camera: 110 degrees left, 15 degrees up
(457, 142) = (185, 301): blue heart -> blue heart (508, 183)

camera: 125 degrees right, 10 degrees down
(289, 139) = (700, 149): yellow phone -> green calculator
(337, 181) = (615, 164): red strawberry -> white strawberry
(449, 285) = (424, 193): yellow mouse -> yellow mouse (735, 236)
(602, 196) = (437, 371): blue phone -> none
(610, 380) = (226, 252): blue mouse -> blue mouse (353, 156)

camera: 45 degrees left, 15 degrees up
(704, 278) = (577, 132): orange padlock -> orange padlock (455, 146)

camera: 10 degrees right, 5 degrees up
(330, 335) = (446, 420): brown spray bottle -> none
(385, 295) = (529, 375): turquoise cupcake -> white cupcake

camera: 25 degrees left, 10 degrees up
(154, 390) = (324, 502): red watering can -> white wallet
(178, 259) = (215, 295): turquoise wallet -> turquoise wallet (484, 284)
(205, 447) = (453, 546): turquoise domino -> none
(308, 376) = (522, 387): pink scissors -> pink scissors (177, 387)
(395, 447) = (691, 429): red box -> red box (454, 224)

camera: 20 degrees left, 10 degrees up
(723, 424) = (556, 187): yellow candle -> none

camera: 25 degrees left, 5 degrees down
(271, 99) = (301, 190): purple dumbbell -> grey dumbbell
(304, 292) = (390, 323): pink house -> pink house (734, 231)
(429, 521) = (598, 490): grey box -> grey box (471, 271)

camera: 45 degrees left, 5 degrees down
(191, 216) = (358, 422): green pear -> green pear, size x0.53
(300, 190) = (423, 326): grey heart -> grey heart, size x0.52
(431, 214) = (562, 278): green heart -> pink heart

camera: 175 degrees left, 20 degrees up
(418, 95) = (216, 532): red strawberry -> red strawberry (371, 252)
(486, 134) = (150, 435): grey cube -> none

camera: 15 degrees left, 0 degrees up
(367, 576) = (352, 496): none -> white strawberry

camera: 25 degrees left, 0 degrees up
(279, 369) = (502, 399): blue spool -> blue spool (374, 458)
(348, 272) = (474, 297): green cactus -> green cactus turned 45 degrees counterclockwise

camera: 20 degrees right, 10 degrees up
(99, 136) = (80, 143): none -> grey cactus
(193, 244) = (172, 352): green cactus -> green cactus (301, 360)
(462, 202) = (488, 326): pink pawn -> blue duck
==========
▶ Problem
Copy, please, exactly the lines that start at the first line of the data and end at the line containing "camera: 25 degrees left, 5 degrees down", both kept and no others.

▶ Written response
camera: 110 degrees left, 15 degrees up
(457, 142) = (185, 301): blue heart -> blue heart (508, 183)

camera: 125 degrees right, 10 degrees down
(289, 139) = (700, 149): yellow phone -> green calculator
(337, 181) = (615, 164): red strawberry -> white strawberry
(449, 285) = (424, 193): yellow mouse -> yellow mouse (735, 236)
(602, 196) = (437, 371): blue phone -> none
(610, 380) = (226, 252): blue mouse -> blue mouse (353, 156)

camera: 45 degrees left, 15 degrees up
(704, 278) = (577, 132): orange padlock -> orange padlock (455, 146)

camera: 10 degrees right, 5 degrees up
(330, 335) = (446, 420): brown spray bottle -> none
(385, 295) = (529, 375): turquoise cupcake -> white cupcake

camera: 25 degrees left, 10 degrees up
(154, 390) = (324, 502): red watering can -> white wallet
(178, 259) = (215, 295): turquoise wallet -> turquoise wallet (484, 284)
(205, 447) = (453, 546): turquoise domino -> none
(308, 376) = (522, 387): pink scissors -> pink scissors (177, 387)
(395, 447) = (691, 429): red box -> red box (454, 224)

camera: 20 degrees left, 10 degrees up
(723, 424) = (556, 187): yellow candle -> none

camera: 25 degrees left, 5 degrees down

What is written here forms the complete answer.